- [Exercise description] Lines in the following data that contain the string "none" are to be counted. Report only their number.

[Excerpts from a dataset]
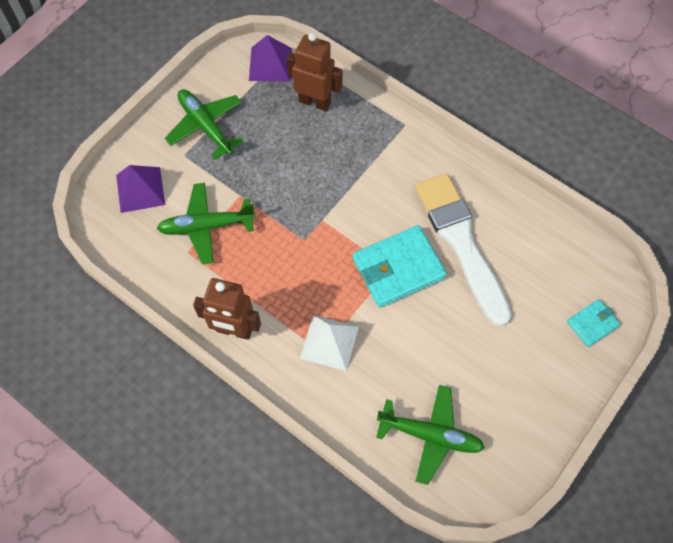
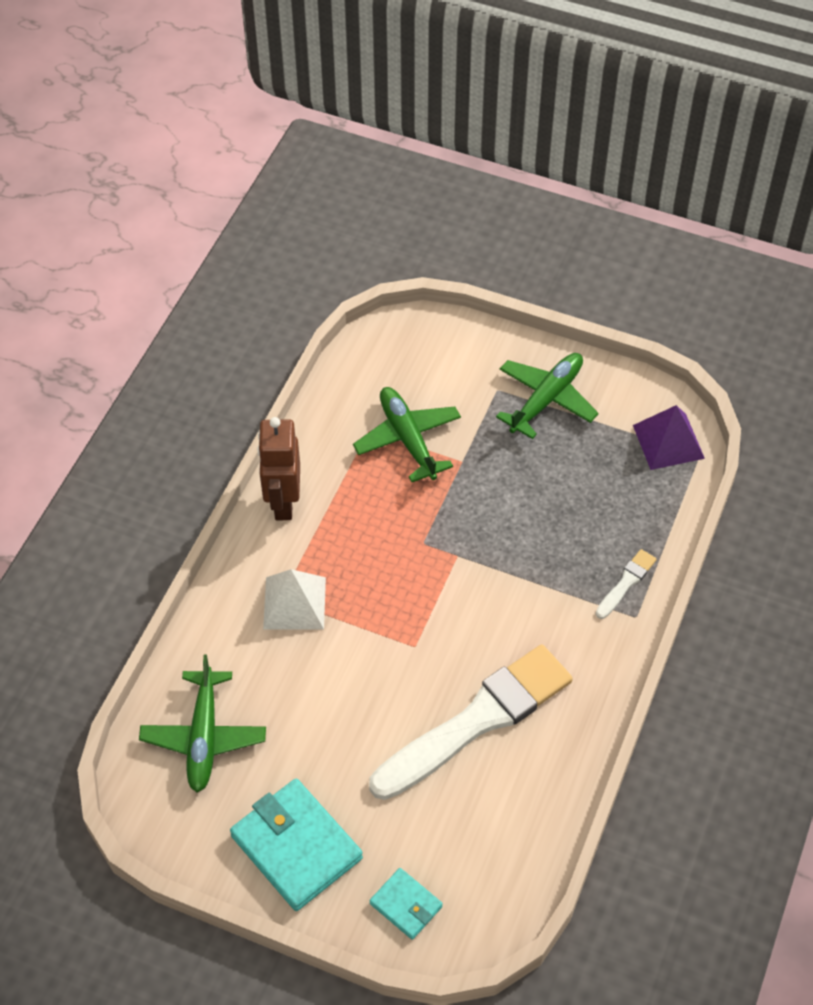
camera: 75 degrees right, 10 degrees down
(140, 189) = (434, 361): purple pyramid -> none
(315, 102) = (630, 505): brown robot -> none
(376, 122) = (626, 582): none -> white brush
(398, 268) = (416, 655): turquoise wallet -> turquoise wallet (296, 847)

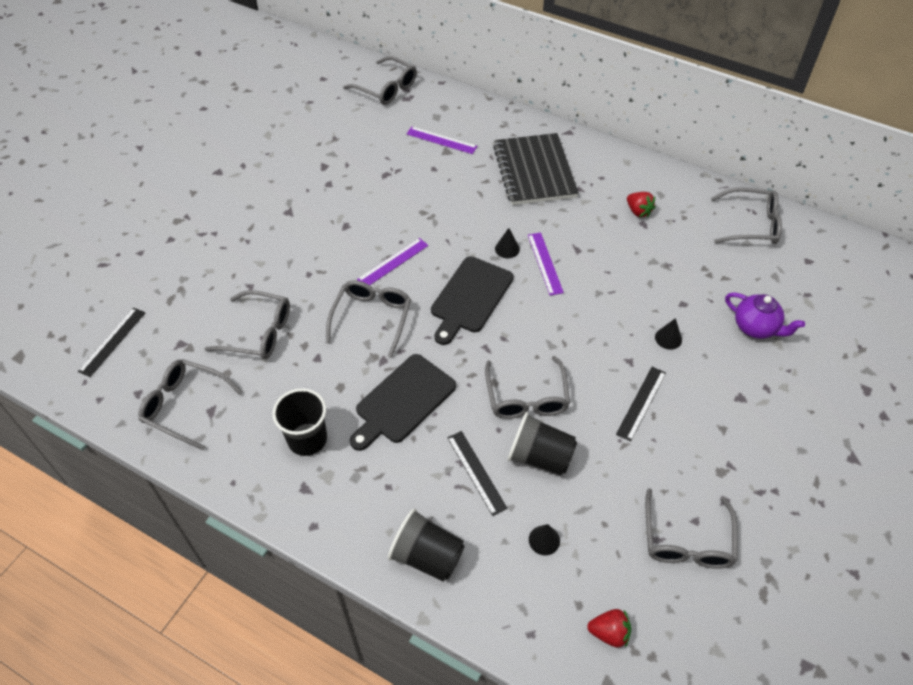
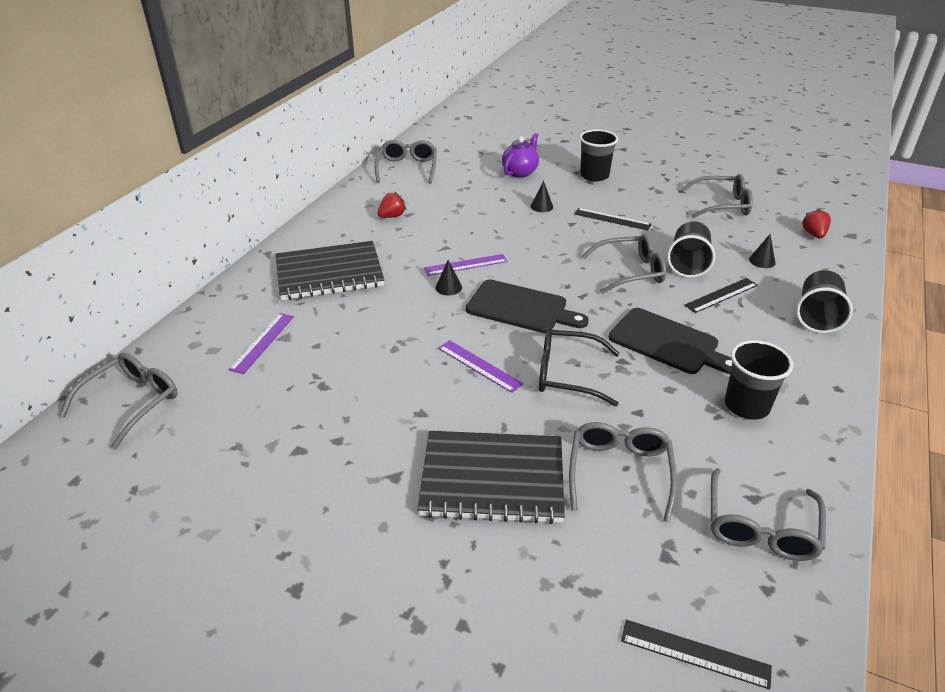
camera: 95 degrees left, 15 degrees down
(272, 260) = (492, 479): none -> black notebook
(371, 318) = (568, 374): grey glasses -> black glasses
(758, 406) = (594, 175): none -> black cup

- [Reply] 5